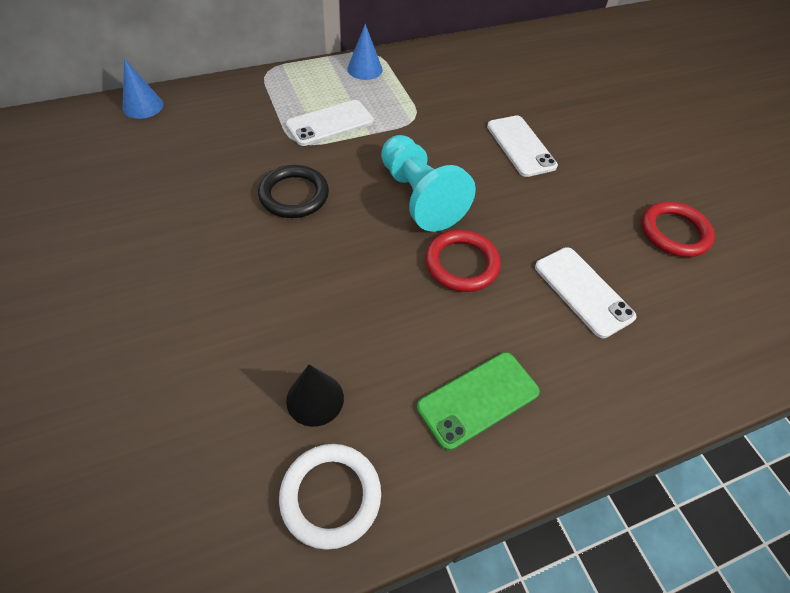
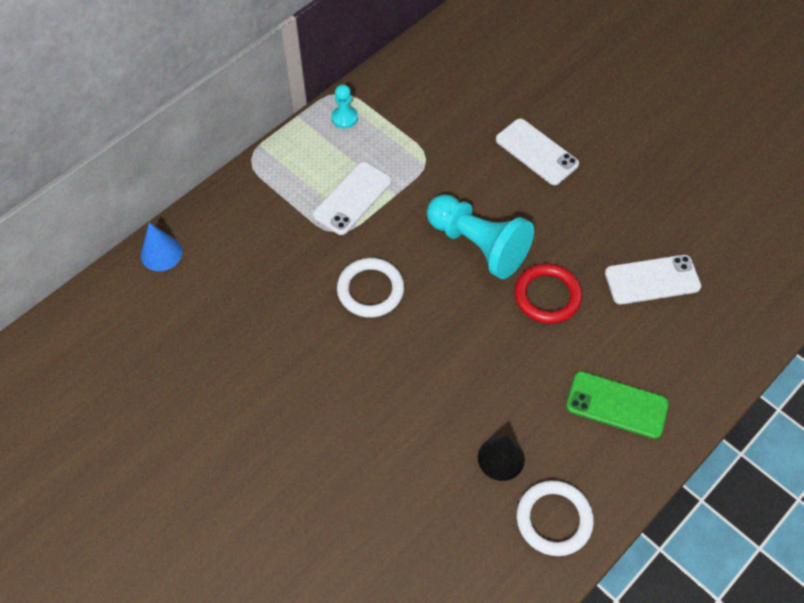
camera: 20 degrees left, 5 degrees up
(294, 195) = (370, 290): black ring -> white ring
(365, 69) = (344, 118): blue cone -> turquoise pawn
(478, 399) = (617, 405): green phone -> green phone turned 75 degrees clockwise
(583, 291) = (652, 280): white phone -> white phone turned 45 degrees counterclockwise
(674, 232) = (700, 191): red ring -> none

══════════

■ **EXERCISE**:
Copy every line from the records above that contains the string "white".

■ **EXPECTED ANSWER**:
(294, 195) = (370, 290): black ring -> white ring
(583, 291) = (652, 280): white phone -> white phone turned 45 degrees counterclockwise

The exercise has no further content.